GOAL OF THE EXERCISE. Give back all of the data exactly, with every picture omitted.

MATERIAL PROVIDED.
———

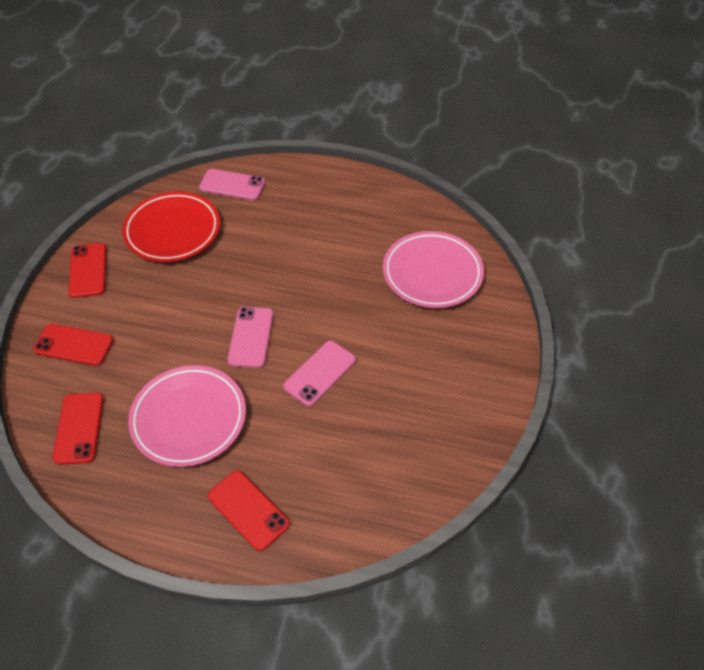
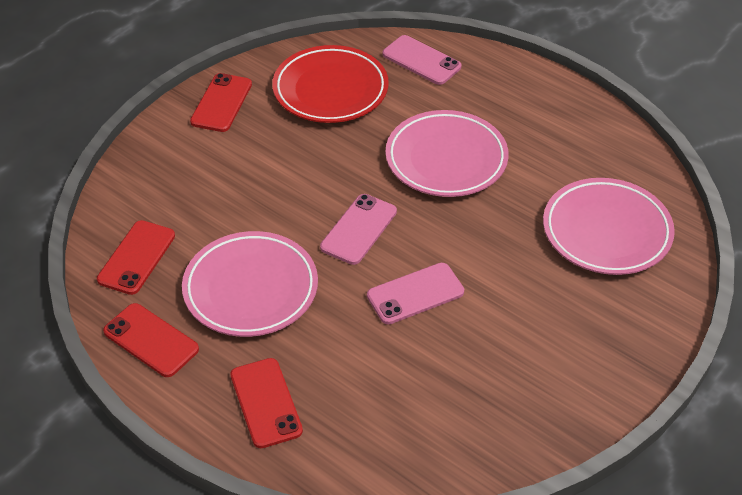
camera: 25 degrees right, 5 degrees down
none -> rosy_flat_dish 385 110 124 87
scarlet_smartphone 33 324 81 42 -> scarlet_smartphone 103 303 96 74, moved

———

WRITTEN SOLUTION.
camera: 25 degrees right, 5 degrees down
none -> rosy_flat_dish 385 110 124 87
scarlet_smartphone 33 324 81 42 -> scarlet_smartphone 103 303 96 74, moved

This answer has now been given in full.